(Building localization records)
------------------------------------------------------------------------

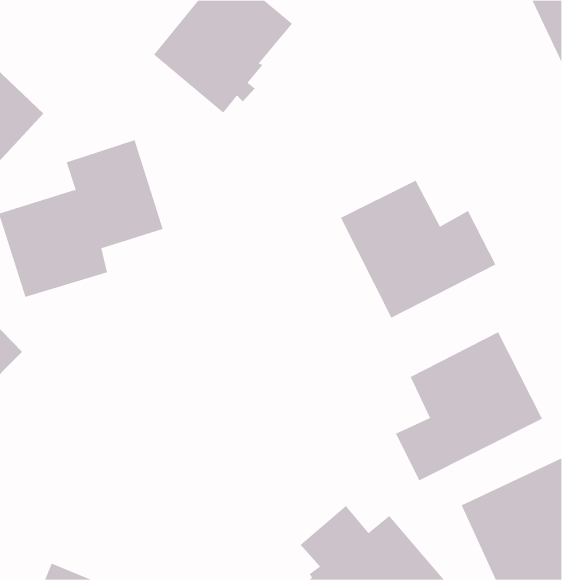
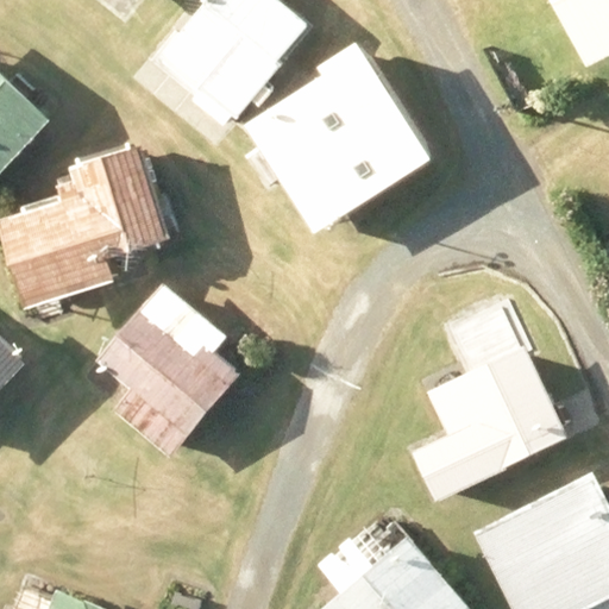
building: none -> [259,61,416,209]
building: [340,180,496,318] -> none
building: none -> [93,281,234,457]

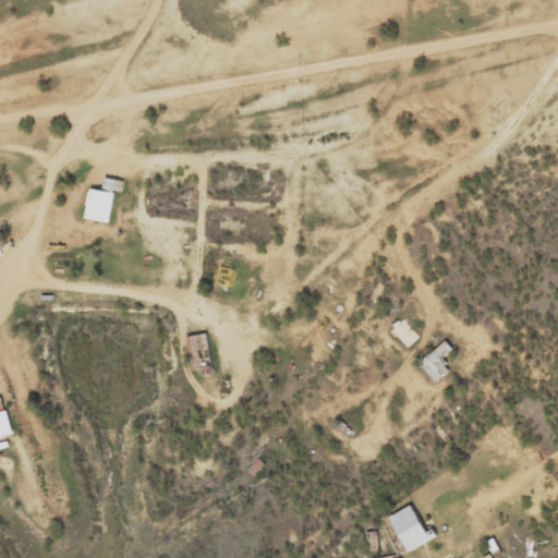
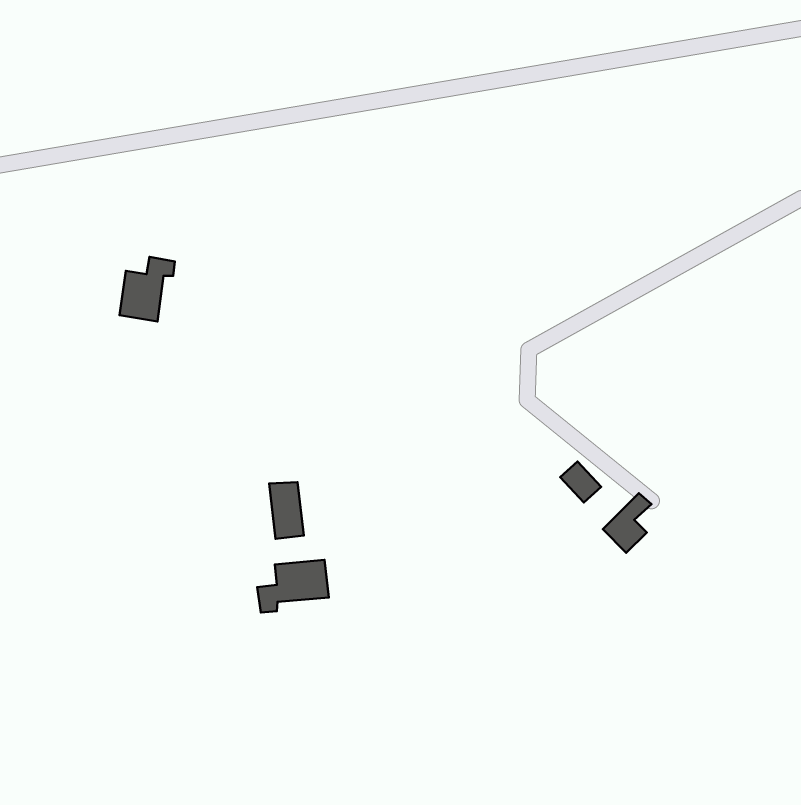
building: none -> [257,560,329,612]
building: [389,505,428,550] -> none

------------------------------------------------------------------------

* [TASK GOAL]: The required output is every line from the one containing "building: none -> [93,281,234,457]" through the last line of the records, inclusive, reproduced exactly and without pictures.

* [WRITTEN SOLUTION]:
building: none -> [93,281,234,457]

building: none -> [257,560,329,612]
building: [389,505,428,550] -> none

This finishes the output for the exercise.